[Scene geometry reasoning data]
>>>>

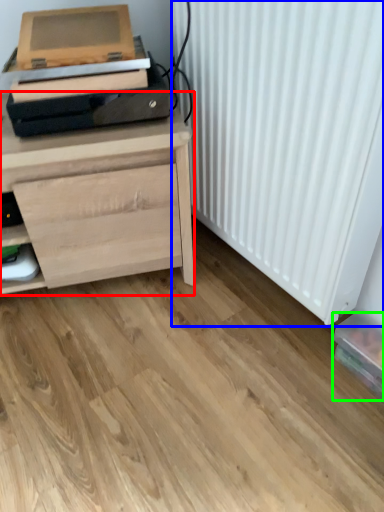
Question: Which object is the farthest from chest of drawers (highlighted by a red box)? Choose among these: radiator (highlighted by a blue box) or box (highlighted by a green box).

Choices:
 (A) radiator
 (B) box

Answer: (B)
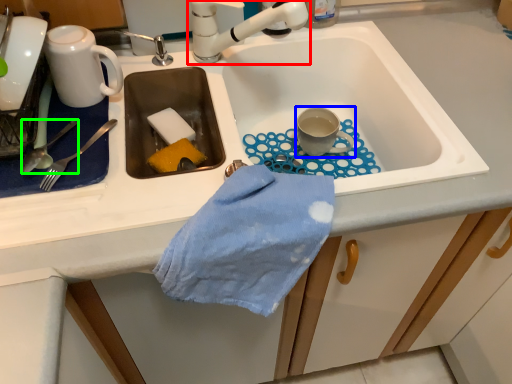
Question: Which is farther away from tap (highlighted by a red box)? coffee cup (highlighted by a blue box) or silverware (highlighted by a green box)?

Choices:
 (A) coffee cup
 (B) silverware

Answer: (B)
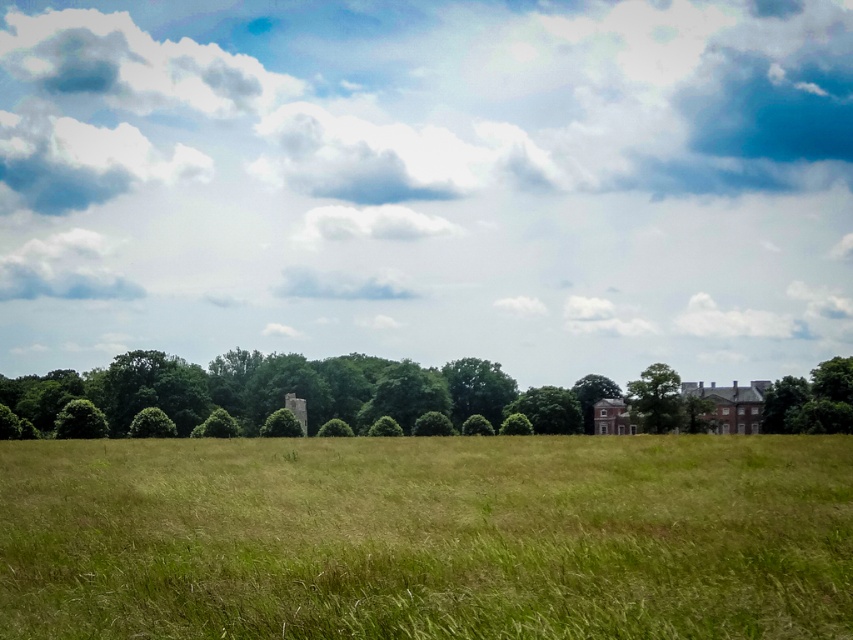
Can you confirm if green grassy field at center is positioned above green leafy tree at center-right?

<<<<

> [TASK PROMPT]: Copy out the listing above word for word, from the first line to the last, but leave out the pictures.

> [SOLUTION TO THE EXERCISE]:
Question: Which object is the farthest from chest of drawers (highlighted by a red box)? Choose among these: radiator (highlighted by a blue box) or box (highlighted by a green box).

Choices:
 (A) radiator
 (B) box

Answer: (B)
Question: Which is farther away from tap (highlighted by a red box)? coffee cup (highlighted by a blue box) or silverware (highlighted by a green box)?

Choices:
 (A) coffee cup
 (B) silverware

Answer: (B)
Can you confirm if green grassy field at center is positioned above green leafy tree at center-right?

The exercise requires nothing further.